(Scene image comparisons)
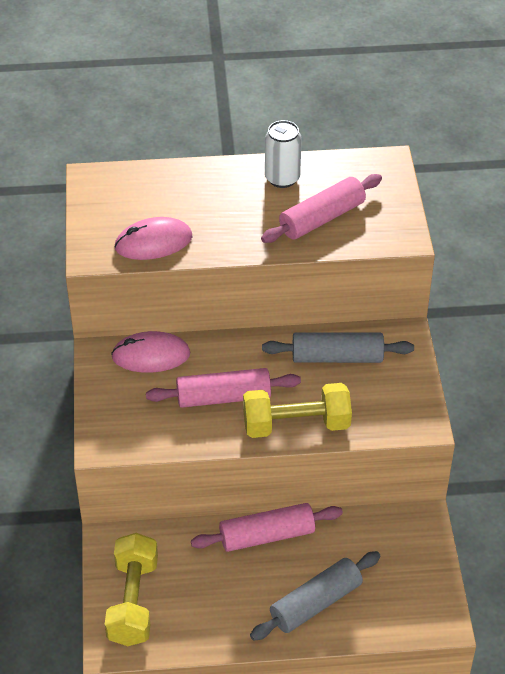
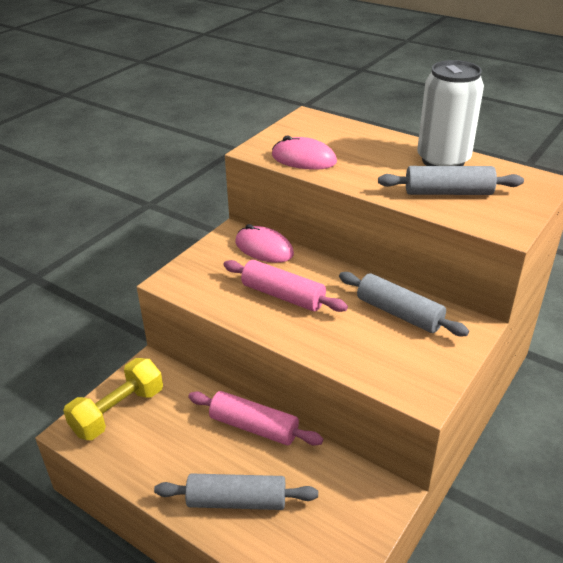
camera: 40 degrees right, 10 degrees down
(282, 178) = (443, 160): white can -> white can, size x1.66
(296, 424) = (316, 340): yellow dumbbell -> none
(322, 218) = (448, 192): pink rolling pin -> grey rolling pin

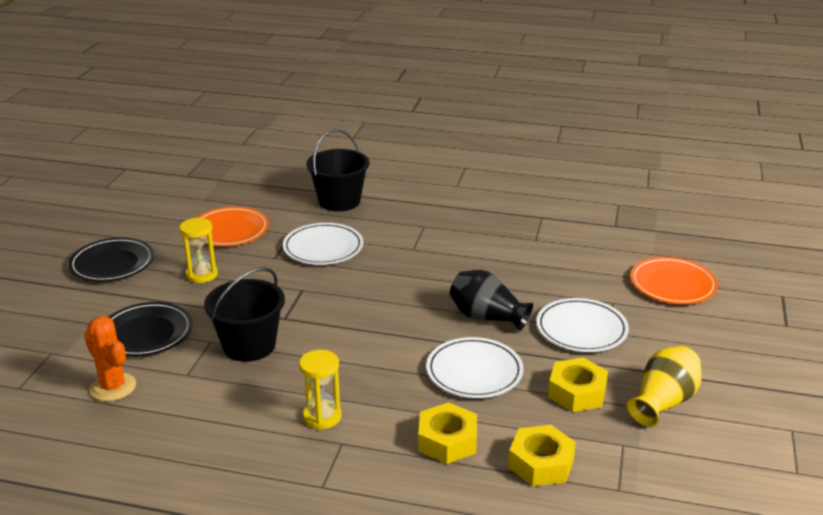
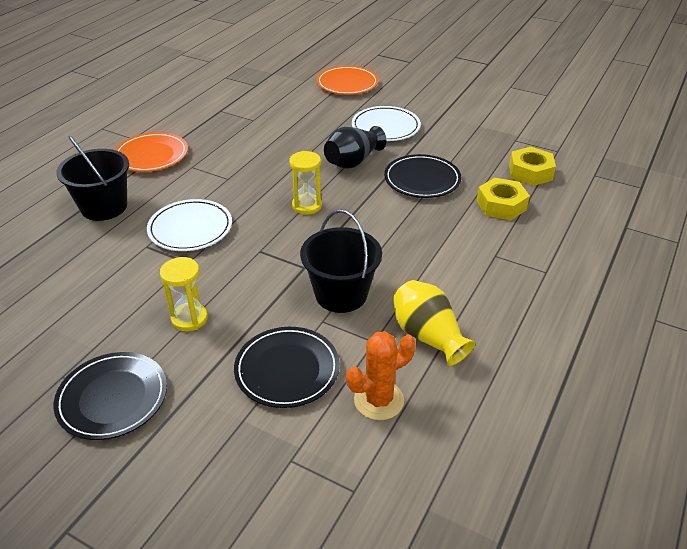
camera: 75 degrees left, 10 degrees up
(230, 230) = (105, 290): orange plate -> orange plate (151, 155)
(322, 417) = (460, 261): yellow hourglass -> yellow hourglass (307, 206)
(474, 372) = (422, 180): white plate -> black plate
(577, 392) = (458, 144): yellow nut -> none
(663, 402) = (476, 117): yellow vase -> yellow vase (428, 336)

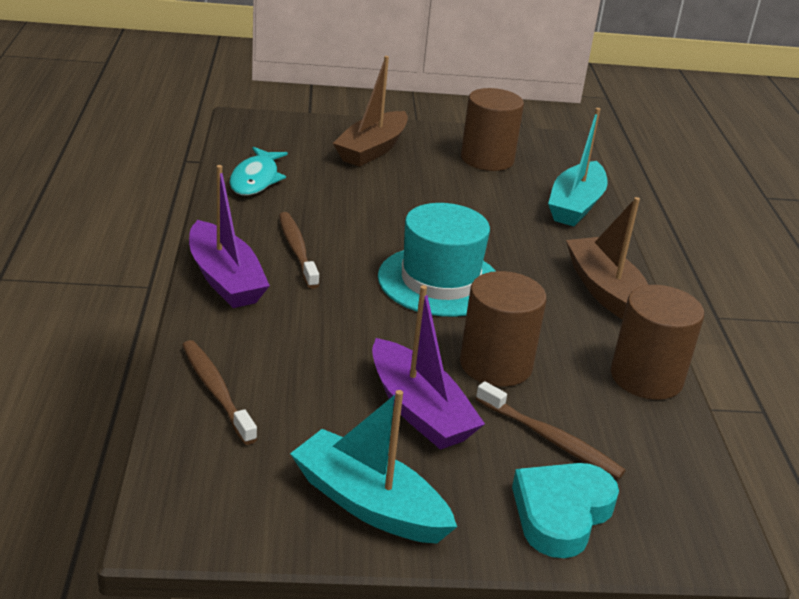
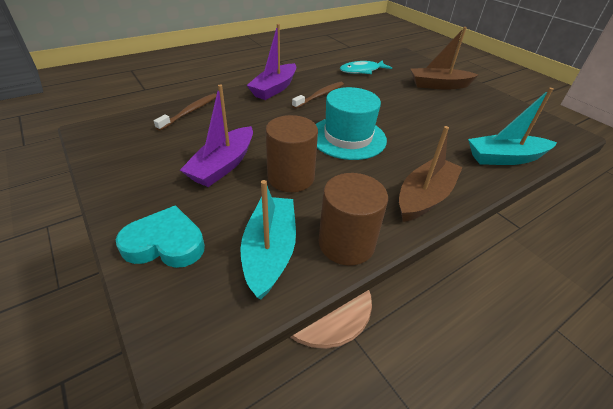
camera: 60 degrees right, 10 degrees up
(369, 504) = (133, 173): turquoise boat -> turquoise boat (270, 251)
(487, 159) = (495, 116): brown cylinder -> none
(550, 439) = (237, 218): brown toothbrush -> none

**Exercise**
If a line of the records includes the string "plate", copy it out.

**The completed task**
(230, 230) = (105, 290): orange plate -> orange plate (151, 155)
(474, 372) = (422, 180): white plate -> black plate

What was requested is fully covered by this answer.